Word for word, restate the lines that run from the line containing "(387, 346) = (471, 268): orange" to the last line of the records below.

Image sets with object changes
=-=-=

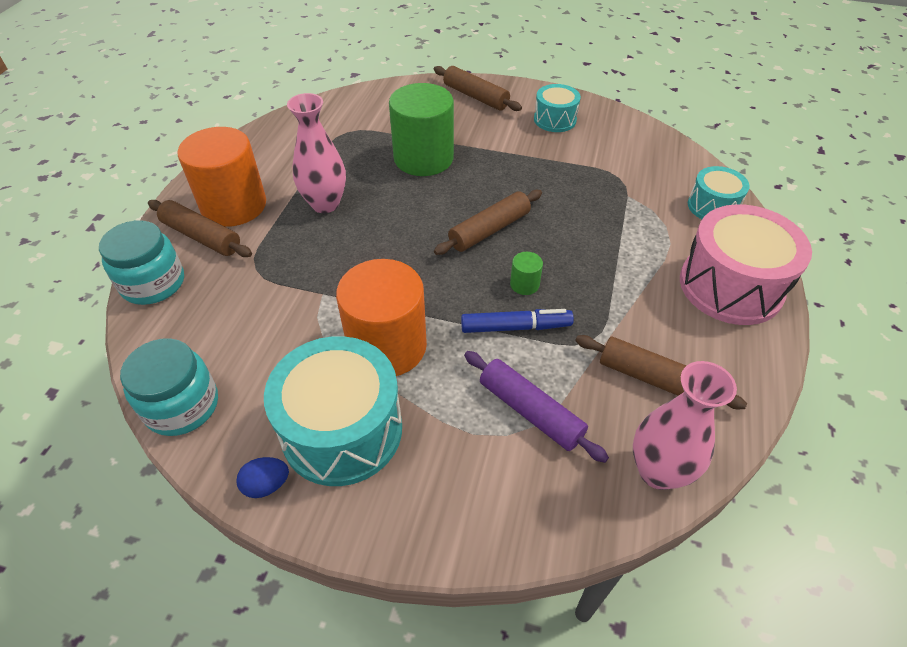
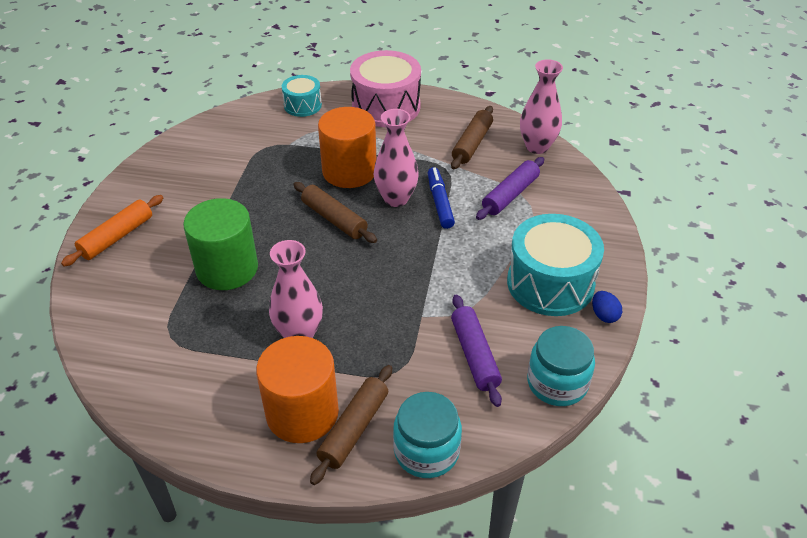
camera: 95 degrees left, 5 degrees down
(252, 333) = (474, 355): none -> purple rolling pin
(387, 346) = (471, 268): orange cylinder -> orange cylinder (349, 171)
(475, 97) = (117, 237): brown rolling pin -> orange rolling pin
(524, 284) = (396, 198): green cylinder -> pink vase
(555, 120) = (172, 181): turquoise drum -> none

=-=-=

**Your response**.
(387, 346) = (471, 268): orange cylinder -> orange cylinder (349, 171)
(475, 97) = (117, 237): brown rolling pin -> orange rolling pin
(524, 284) = (396, 198): green cylinder -> pink vase
(555, 120) = (172, 181): turquoise drum -> none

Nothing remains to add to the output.